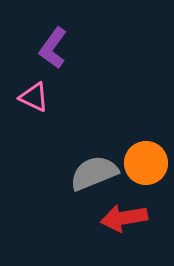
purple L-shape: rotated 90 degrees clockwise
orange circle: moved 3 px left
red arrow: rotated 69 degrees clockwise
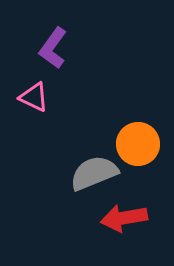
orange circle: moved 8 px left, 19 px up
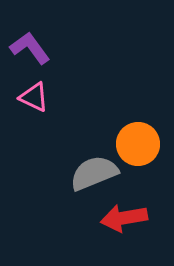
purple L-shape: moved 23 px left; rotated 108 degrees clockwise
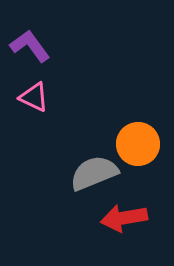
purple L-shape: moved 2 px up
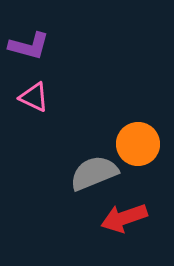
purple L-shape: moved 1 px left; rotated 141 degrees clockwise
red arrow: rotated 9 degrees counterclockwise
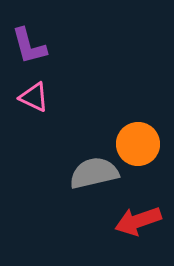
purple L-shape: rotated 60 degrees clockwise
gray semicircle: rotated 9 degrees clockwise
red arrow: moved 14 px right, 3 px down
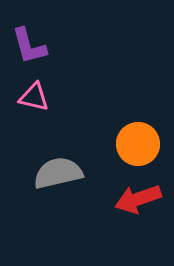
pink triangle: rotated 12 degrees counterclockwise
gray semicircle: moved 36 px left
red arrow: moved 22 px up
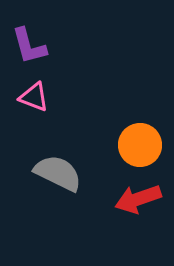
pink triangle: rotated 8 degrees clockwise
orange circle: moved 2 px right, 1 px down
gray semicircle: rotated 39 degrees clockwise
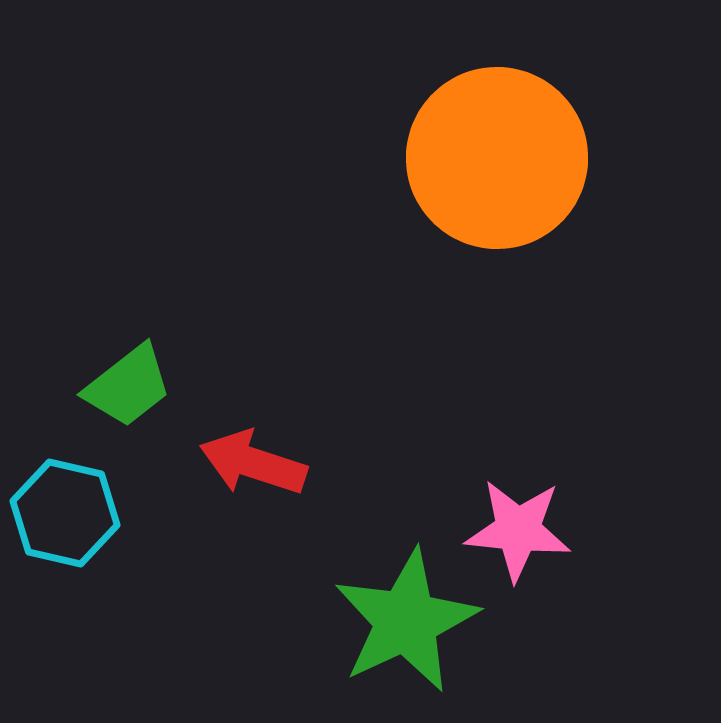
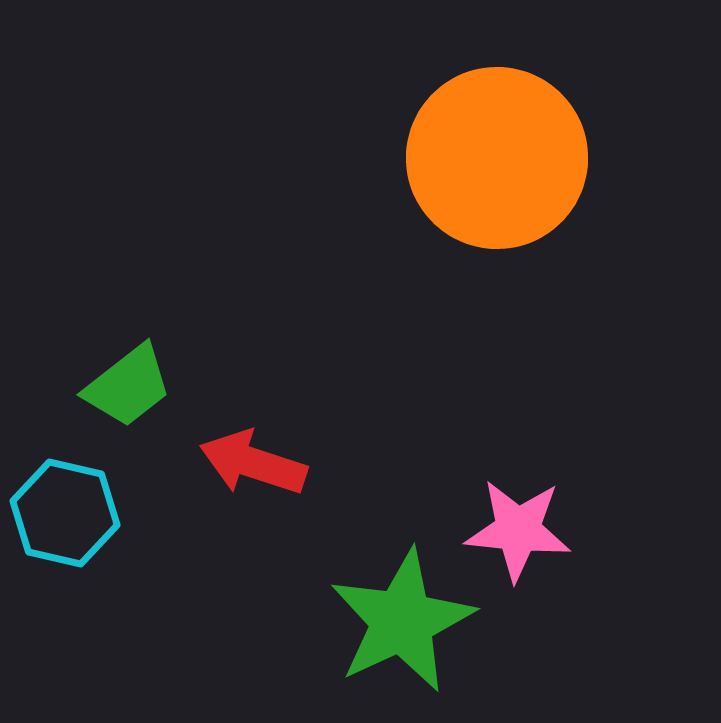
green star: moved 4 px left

--

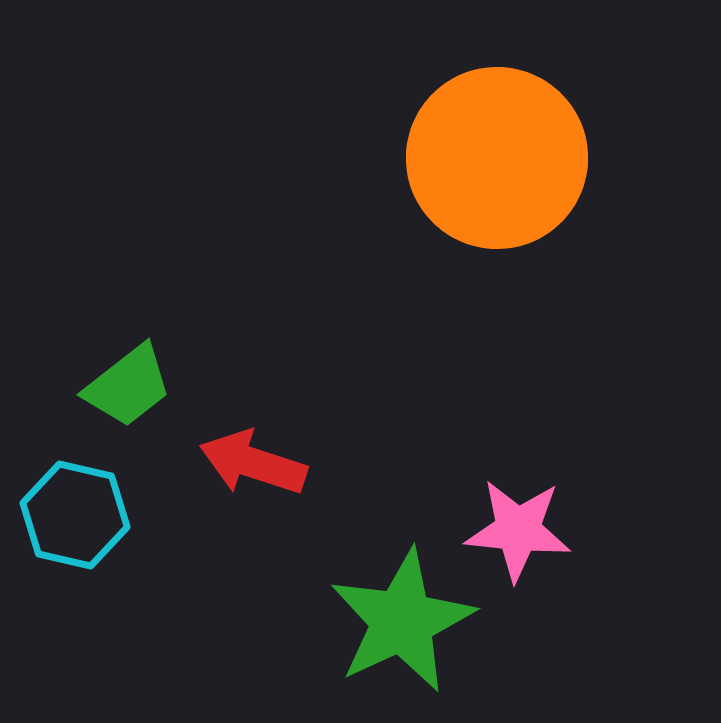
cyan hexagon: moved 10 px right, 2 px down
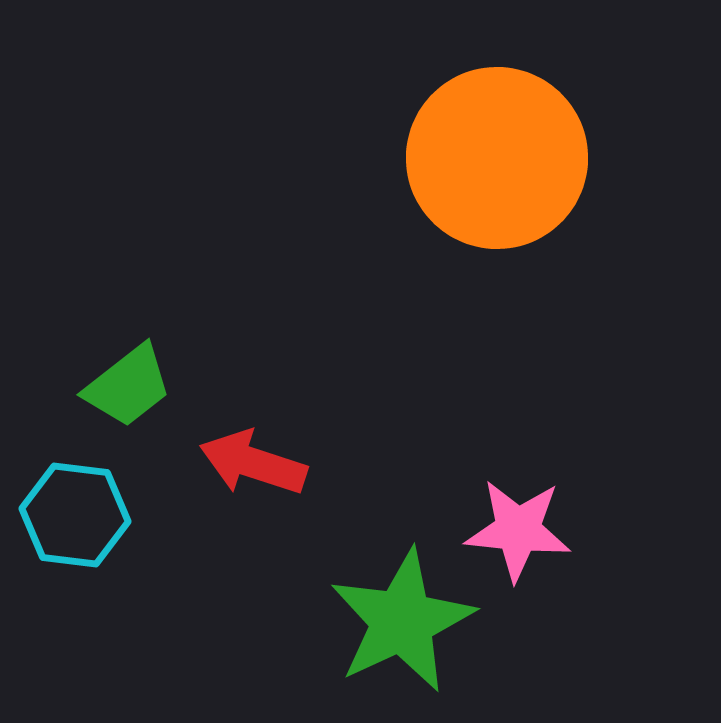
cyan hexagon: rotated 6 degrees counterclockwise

--

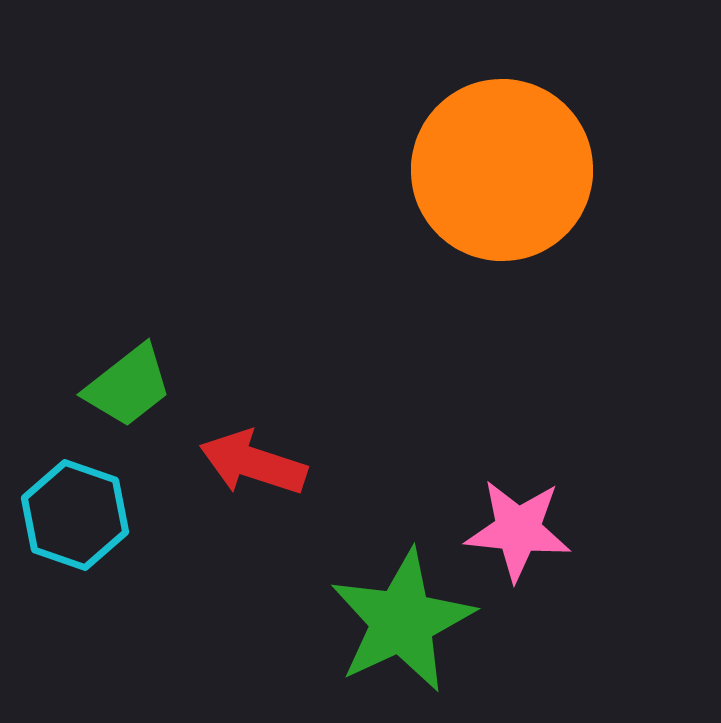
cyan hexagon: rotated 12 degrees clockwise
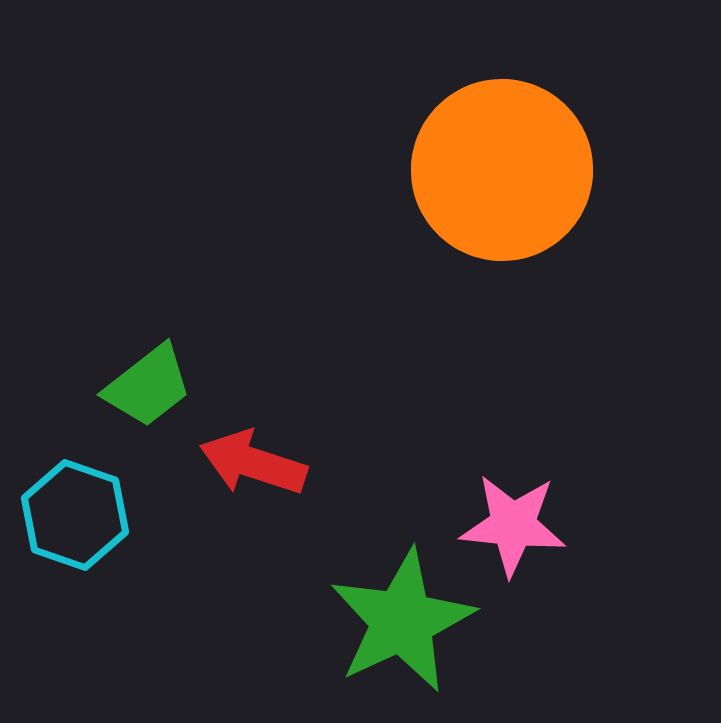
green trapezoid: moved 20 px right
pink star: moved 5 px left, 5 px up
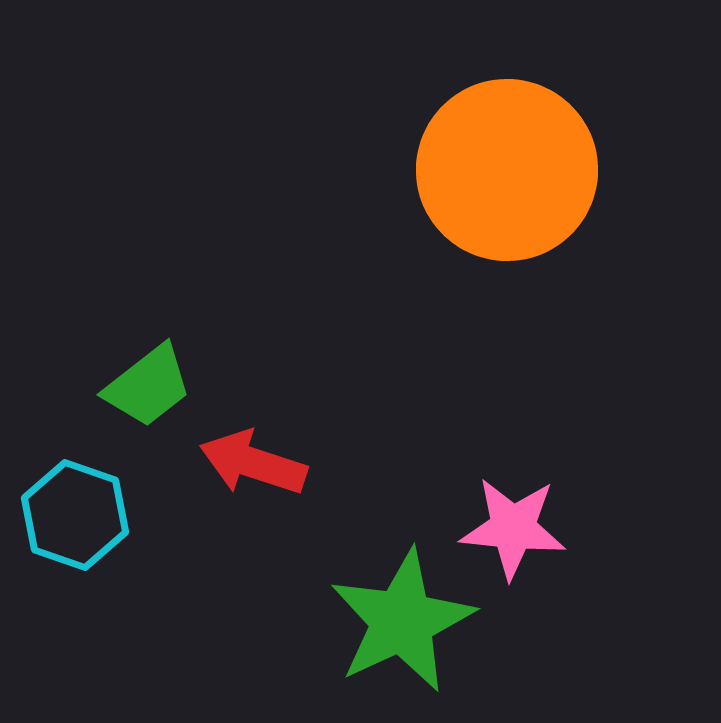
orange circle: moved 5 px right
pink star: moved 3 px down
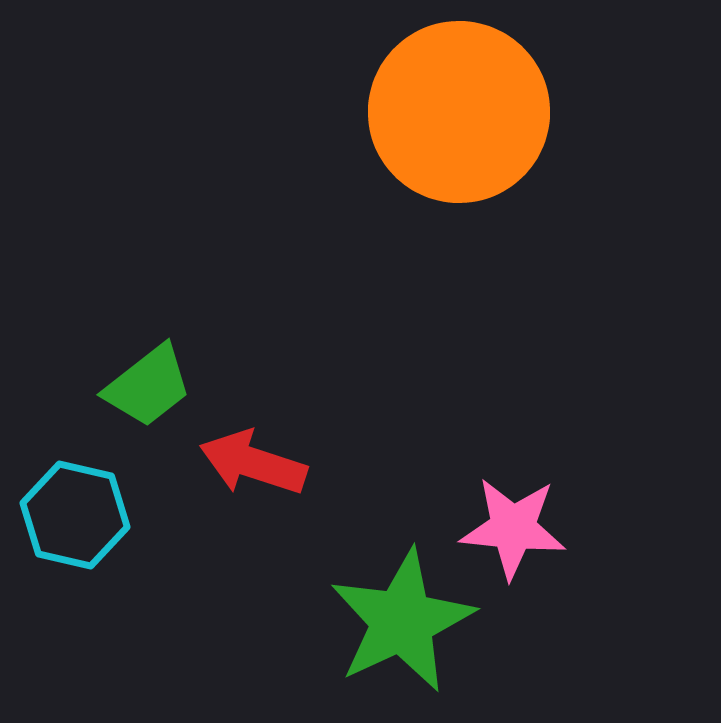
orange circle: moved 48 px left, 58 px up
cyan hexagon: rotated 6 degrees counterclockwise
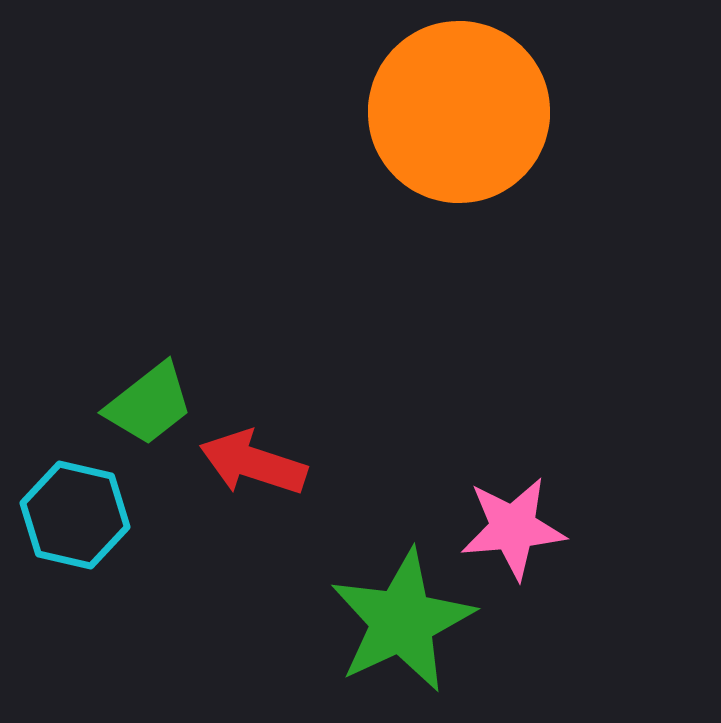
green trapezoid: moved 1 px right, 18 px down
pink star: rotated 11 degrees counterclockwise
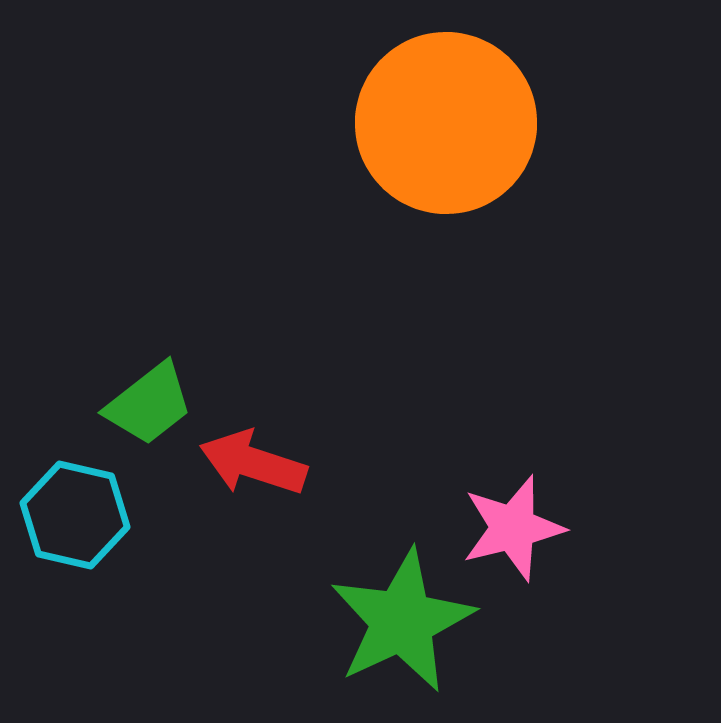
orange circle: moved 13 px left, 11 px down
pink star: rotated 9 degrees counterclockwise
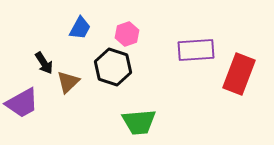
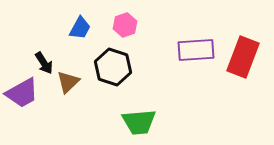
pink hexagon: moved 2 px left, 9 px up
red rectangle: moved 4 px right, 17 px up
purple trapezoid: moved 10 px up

--

Update the items from the line with "purple L-shape: moved 23" up to and including the line with "gray semicircle: rotated 39 degrees clockwise" by replacing "red arrow" with "red pointer" and keeping everything else the same. Leave the pictures out of your answer.

PROBLEM SOLUTION:
purple L-shape: moved 23 px left; rotated 108 degrees clockwise
purple L-shape: moved 2 px up
purple L-shape: moved 1 px left; rotated 141 degrees clockwise
red pointer: rotated 9 degrees counterclockwise
purple L-shape: rotated 60 degrees clockwise
gray semicircle: rotated 9 degrees clockwise
red pointer: moved 14 px right, 3 px down
pink triangle: rotated 12 degrees counterclockwise
gray semicircle: moved 36 px left
red pointer: moved 22 px up
pink triangle: rotated 8 degrees clockwise
orange circle: moved 2 px right, 1 px down
gray semicircle: rotated 39 degrees clockwise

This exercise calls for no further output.